• [The data]:
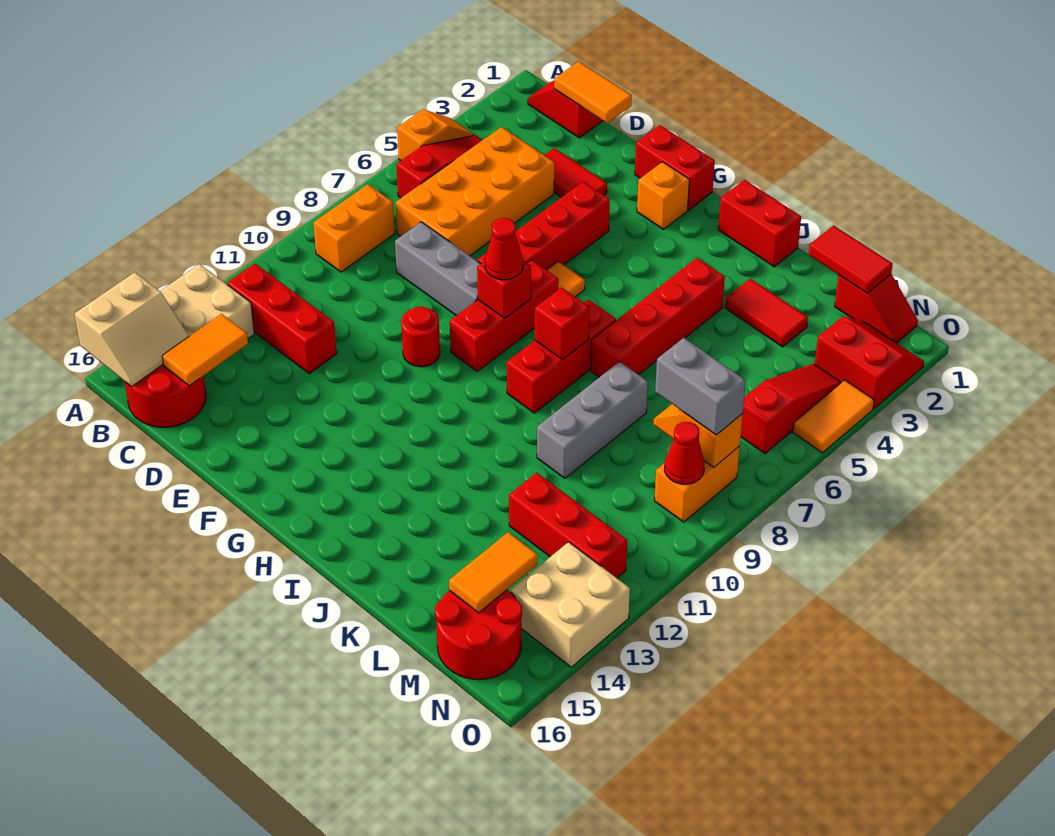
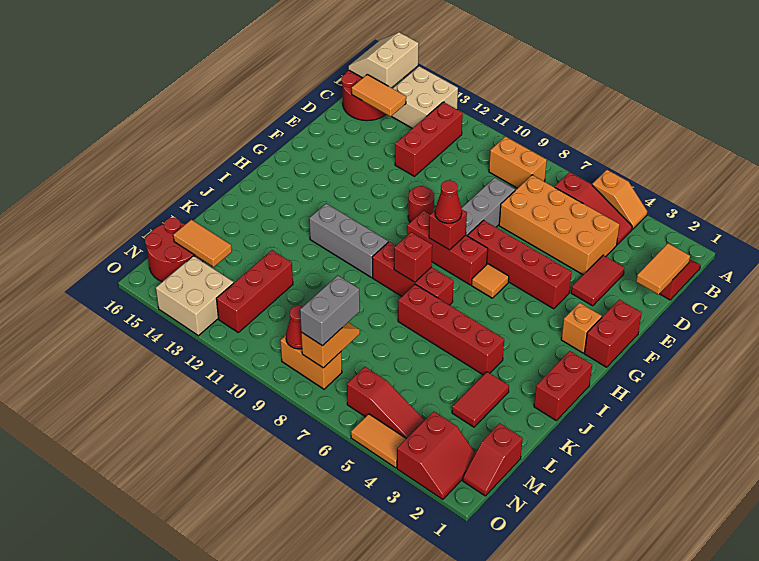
tan slope A15:B16 level 2 top A -> tan slope A15:B16 level 2 top 15
grey brick K8:K10 level 1 -> grey brick I10:I12 level 1
red tile L1:M1 level 2 -> none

• [Your instructions]: With the images excluded, reproduce the data above precisely as written.

• [Worked solution]:
tan slope A15:B16 level 2 top A -> tan slope A15:B16 level 2 top 15
grey brick K8:K10 level 1 -> grey brick I10:I12 level 1
red tile L1:M1 level 2 -> none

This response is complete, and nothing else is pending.